[Items listed in a dataset]
Segment Open

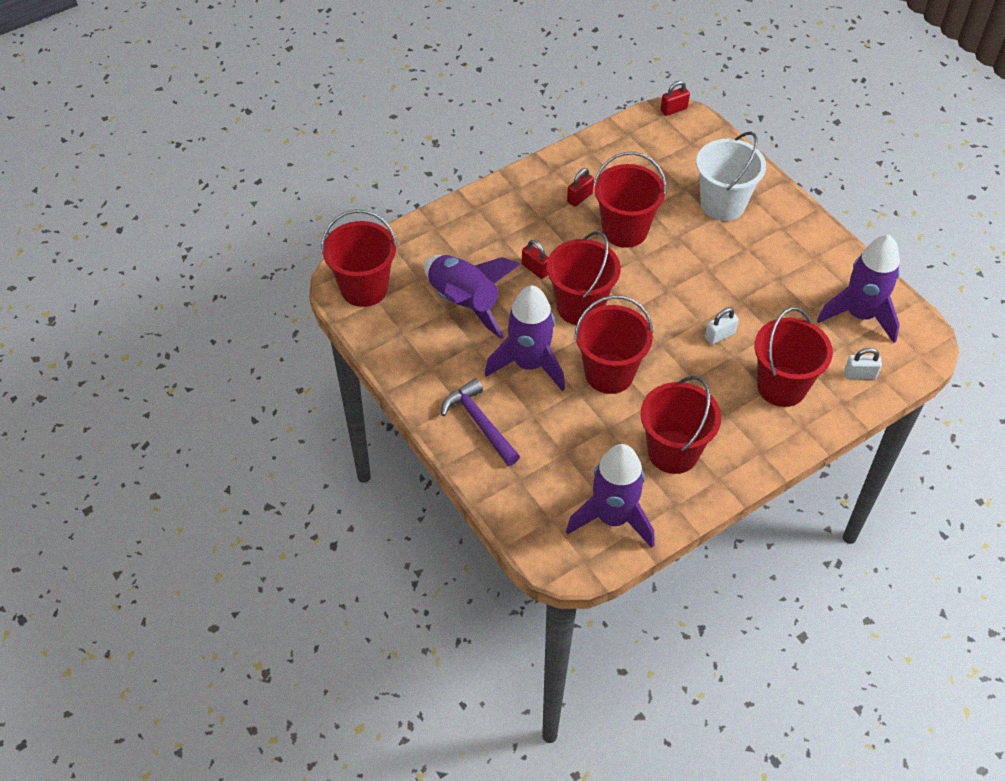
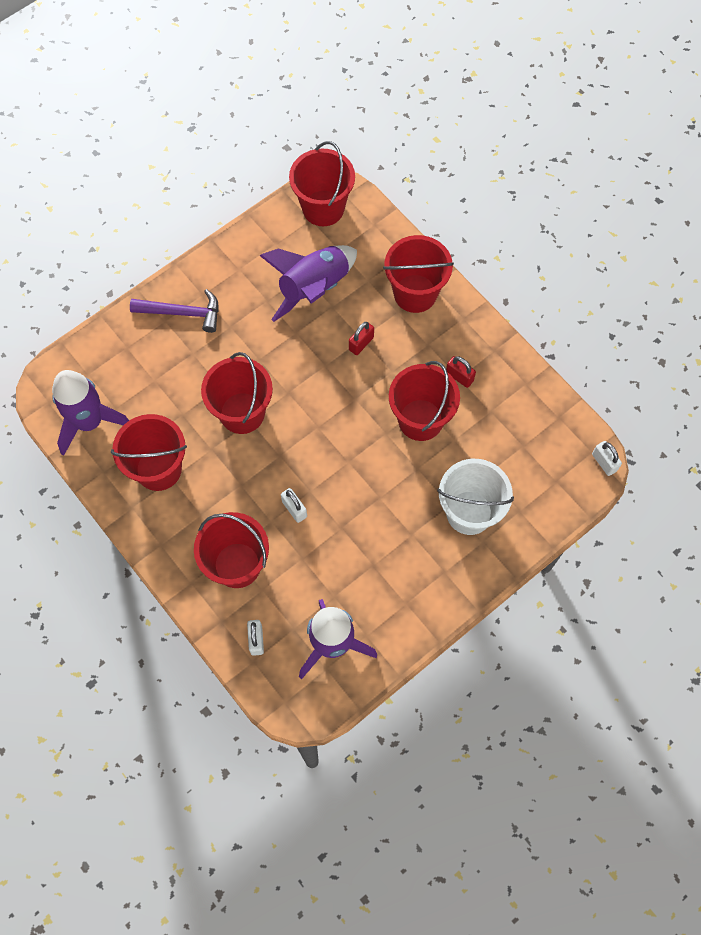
camera: 85 degrees right, 15 degrees up
(480, 423) = (182, 313): purple hammer -> purple hammer turned 45 degrees clockwise
(529, 364) = (248, 346): purple rocket -> none
(580, 307) = (318, 384): red bucket -> red bucket (415, 293)
(673, 109) = (604, 462): red padlock -> white padlock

Segment Closed

For this exercise, please reproduce the records above exactly and drop the images.

● **COMPLETED EXERCISE**
camera: 85 degrees right, 15 degrees up
(480, 423) = (182, 313): purple hammer -> purple hammer turned 45 degrees clockwise
(529, 364) = (248, 346): purple rocket -> none
(580, 307) = (318, 384): red bucket -> red bucket (415, 293)
(673, 109) = (604, 462): red padlock -> white padlock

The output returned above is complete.